Problem statement:
Give back only the lines in the records below from the one with "C5: none -> 150nF (FAN, GND)" to the one with "R4: 12k (N015, VA) -> 12k (GND, N023)", both inclusive, word for word.

(Edit difference data)
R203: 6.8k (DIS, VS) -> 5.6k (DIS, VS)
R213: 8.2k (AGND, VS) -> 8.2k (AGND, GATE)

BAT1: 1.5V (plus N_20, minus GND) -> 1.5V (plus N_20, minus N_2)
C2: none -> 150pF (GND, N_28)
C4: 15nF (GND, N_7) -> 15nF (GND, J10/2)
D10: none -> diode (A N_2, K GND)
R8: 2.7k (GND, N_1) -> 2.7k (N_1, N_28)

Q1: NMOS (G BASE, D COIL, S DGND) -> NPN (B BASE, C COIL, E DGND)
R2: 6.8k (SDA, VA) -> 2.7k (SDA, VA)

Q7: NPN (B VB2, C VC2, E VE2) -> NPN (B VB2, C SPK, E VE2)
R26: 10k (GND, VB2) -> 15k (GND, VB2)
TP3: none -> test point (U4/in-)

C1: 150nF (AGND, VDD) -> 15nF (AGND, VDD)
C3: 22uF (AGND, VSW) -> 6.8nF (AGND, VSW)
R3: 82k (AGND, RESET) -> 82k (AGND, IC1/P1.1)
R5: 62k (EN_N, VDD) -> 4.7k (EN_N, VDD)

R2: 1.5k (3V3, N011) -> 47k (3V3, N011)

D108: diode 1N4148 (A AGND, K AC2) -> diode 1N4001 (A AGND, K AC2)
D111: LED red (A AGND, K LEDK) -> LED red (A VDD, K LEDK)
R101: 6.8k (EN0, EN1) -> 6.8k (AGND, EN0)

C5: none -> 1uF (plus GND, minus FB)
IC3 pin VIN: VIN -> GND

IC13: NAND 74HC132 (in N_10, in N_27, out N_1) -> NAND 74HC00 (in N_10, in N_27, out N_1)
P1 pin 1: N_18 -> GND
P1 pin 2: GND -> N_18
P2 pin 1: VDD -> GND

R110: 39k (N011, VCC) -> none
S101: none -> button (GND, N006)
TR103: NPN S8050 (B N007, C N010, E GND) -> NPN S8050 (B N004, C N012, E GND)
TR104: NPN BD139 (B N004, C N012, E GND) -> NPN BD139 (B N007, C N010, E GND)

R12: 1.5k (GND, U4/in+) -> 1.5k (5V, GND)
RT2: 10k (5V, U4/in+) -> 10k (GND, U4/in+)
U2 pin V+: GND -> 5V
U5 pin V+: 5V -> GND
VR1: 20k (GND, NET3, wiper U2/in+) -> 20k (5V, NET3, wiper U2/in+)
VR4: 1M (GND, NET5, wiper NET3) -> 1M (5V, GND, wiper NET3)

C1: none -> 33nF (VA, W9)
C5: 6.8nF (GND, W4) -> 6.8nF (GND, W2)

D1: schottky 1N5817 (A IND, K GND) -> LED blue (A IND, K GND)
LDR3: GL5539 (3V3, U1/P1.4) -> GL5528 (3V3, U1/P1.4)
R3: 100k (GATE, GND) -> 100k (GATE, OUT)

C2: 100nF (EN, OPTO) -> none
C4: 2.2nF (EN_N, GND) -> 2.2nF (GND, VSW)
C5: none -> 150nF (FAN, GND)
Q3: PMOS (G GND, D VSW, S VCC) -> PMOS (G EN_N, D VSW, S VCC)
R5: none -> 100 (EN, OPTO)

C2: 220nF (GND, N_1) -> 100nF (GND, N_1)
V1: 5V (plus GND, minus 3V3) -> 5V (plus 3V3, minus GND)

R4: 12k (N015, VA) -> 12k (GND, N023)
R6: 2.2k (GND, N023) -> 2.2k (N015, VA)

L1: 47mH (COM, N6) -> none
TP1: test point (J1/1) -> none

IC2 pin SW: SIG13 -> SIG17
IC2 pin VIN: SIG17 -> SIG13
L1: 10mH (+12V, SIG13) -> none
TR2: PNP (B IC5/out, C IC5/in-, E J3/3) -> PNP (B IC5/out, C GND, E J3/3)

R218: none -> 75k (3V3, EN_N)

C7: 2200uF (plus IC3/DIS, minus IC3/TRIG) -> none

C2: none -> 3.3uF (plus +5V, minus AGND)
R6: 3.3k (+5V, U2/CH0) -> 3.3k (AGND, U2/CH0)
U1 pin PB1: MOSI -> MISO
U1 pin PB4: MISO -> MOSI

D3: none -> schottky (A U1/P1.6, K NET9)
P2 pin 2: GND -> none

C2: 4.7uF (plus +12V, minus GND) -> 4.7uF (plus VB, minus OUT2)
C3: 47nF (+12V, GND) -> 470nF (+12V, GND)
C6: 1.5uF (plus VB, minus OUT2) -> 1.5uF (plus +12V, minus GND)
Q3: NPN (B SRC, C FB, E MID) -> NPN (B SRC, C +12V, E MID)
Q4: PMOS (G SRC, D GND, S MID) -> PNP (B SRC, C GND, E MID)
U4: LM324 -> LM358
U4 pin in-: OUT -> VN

Answer space:
C5: none -> 150nF (FAN, GND)
Q3: PMOS (G GND, D VSW, S VCC) -> PMOS (G EN_N, D VSW, S VCC)
R5: none -> 100 (EN, OPTO)

C2: 220nF (GND, N_1) -> 100nF (GND, N_1)
V1: 5V (plus GND, minus 3V3) -> 5V (plus 3V3, minus GND)

R4: 12k (N015, VA) -> 12k (GND, N023)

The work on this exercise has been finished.